● Exercise brief
Each line below that contains "none" should be counted; give the total alone.

BEGIN Records for the exercise

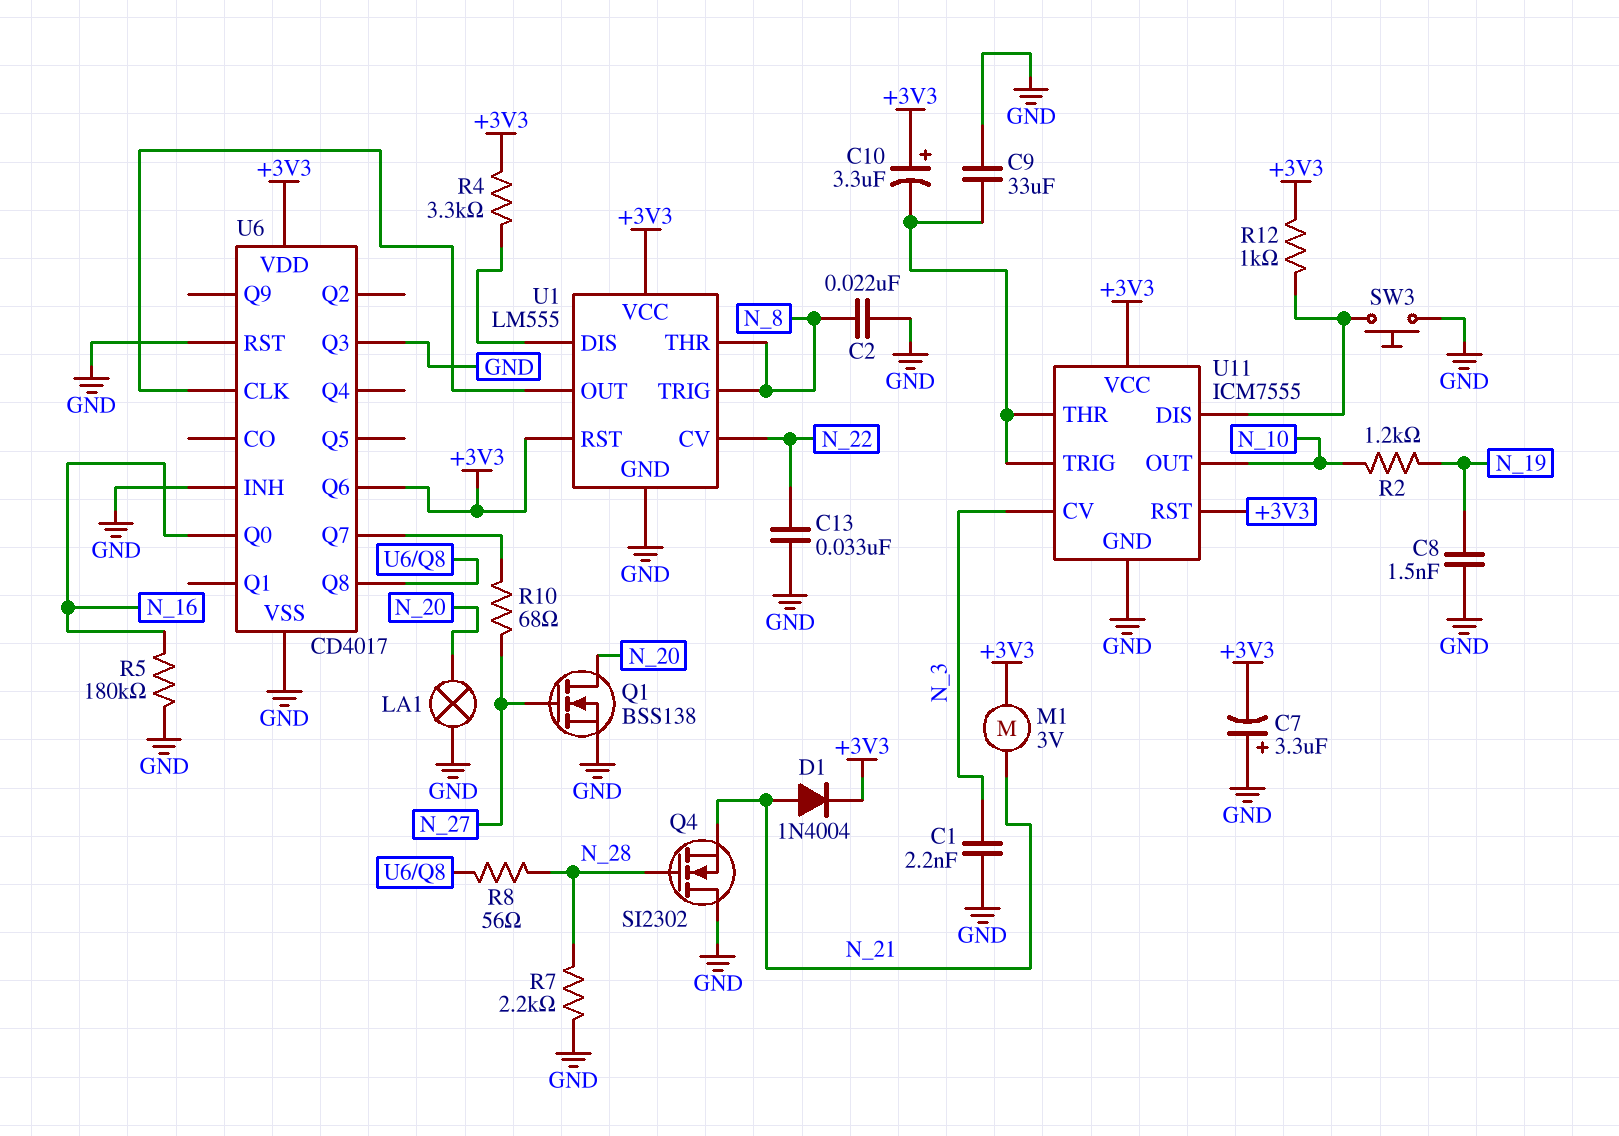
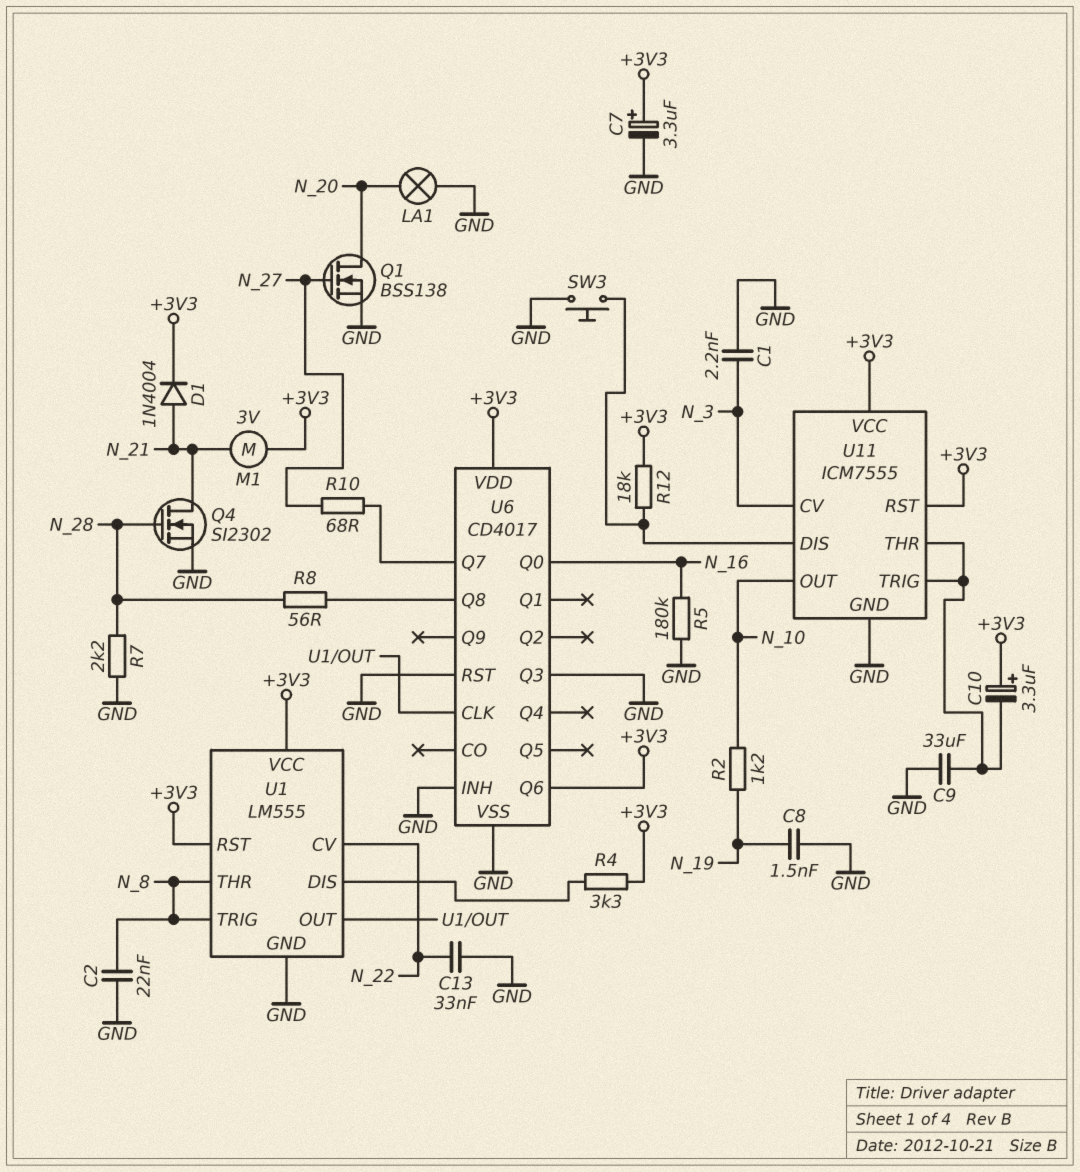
C7: 3.3uF (plus GND, minus +3V3) -> 3.3uF (plus +3V3, minus GND)
Q4: NMOS SI2302 (G N_28, D GND, S N_21) -> NMOS SI2302 (G N_28, D N_21, S GND)
R12: 1k (+3V3, U11/DIS) -> 18k (+3V3, U11/DIS)

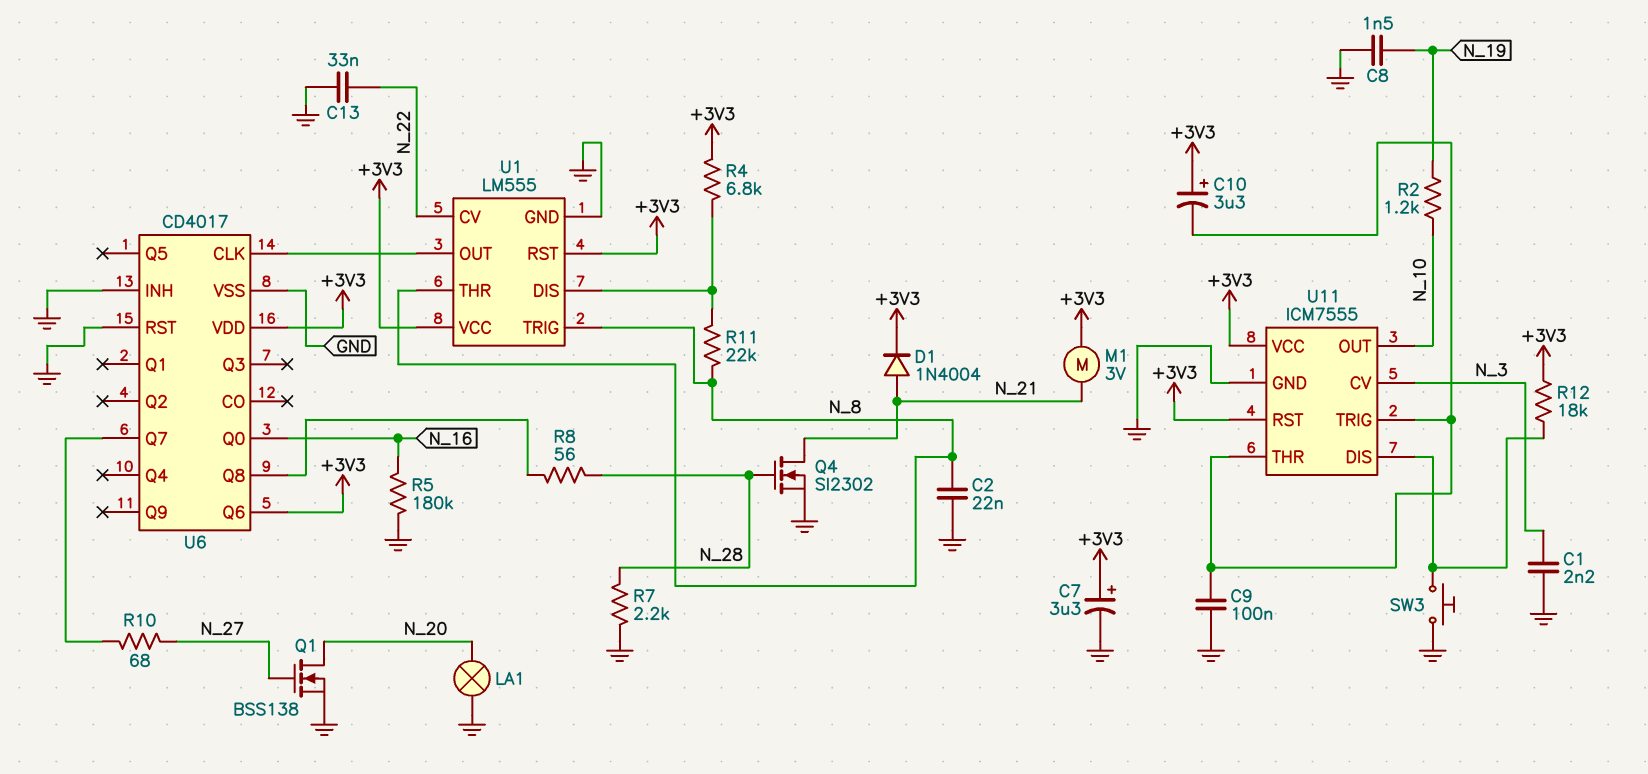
C9: 33uF (GND, U11/THR) -> 100nF (GND, U11/THR)
R4: 3.3k (+3V3, U1/DIS) -> 6.8k (+3V3, U1/DIS)
R11: none -> 22k (N_8, U1/DIS)
U6 pin Q3: GND -> none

END Records for the exercise

● Result
2